Emit an exact copy of the lines running from the start of the records to the line containing "SOIL pin GND: none -> GND", both included.
⟨
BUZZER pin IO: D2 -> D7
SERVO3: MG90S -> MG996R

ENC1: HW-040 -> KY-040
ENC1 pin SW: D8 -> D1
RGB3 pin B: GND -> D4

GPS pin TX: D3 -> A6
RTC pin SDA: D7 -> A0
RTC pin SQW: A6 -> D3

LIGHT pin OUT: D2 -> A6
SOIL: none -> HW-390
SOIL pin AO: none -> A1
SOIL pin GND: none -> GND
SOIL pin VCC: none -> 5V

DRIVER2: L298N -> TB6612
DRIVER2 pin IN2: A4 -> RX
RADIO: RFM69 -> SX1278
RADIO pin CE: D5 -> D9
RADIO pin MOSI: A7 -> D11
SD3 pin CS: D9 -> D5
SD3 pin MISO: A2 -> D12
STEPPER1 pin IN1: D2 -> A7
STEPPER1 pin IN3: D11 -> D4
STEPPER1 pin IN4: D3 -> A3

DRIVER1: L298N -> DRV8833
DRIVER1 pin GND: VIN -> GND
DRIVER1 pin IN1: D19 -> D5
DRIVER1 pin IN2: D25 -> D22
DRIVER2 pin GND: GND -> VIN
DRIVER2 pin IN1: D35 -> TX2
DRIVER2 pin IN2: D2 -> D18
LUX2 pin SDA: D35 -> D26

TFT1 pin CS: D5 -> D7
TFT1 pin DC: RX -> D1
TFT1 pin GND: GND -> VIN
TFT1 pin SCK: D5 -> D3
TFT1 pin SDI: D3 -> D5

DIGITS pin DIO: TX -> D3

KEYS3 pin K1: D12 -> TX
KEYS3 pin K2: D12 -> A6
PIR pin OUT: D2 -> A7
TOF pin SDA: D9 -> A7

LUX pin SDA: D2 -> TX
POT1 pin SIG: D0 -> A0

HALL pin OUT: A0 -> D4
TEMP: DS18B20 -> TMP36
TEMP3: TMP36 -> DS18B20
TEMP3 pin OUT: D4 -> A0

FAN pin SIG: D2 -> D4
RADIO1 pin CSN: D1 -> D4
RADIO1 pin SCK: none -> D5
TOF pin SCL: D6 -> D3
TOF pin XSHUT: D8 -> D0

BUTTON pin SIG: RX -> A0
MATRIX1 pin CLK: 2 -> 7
⟩
ANSWER TO THE PROBLEM:
BUZZER pin IO: D2 -> D7
SERVO3: MG90S -> MG996R

ENC1: HW-040 -> KY-040
ENC1 pin SW: D8 -> D1
RGB3 pin B: GND -> D4

GPS pin TX: D3 -> A6
RTC pin SDA: D7 -> A0
RTC pin SQW: A6 -> D3

LIGHT pin OUT: D2 -> A6
SOIL: none -> HW-390
SOIL pin AO: none -> A1
SOIL pin GND: none -> GND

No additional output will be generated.